[Scene change data]

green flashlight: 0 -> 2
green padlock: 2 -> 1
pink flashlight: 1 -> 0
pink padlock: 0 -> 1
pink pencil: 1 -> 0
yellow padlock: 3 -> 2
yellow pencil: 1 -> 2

Instructions for the task:
When a line of the records has the word "padlock", pick it out and copy it.

Answer space:
green padlock: 2 -> 1
pink padlock: 0 -> 1
yellow padlock: 3 -> 2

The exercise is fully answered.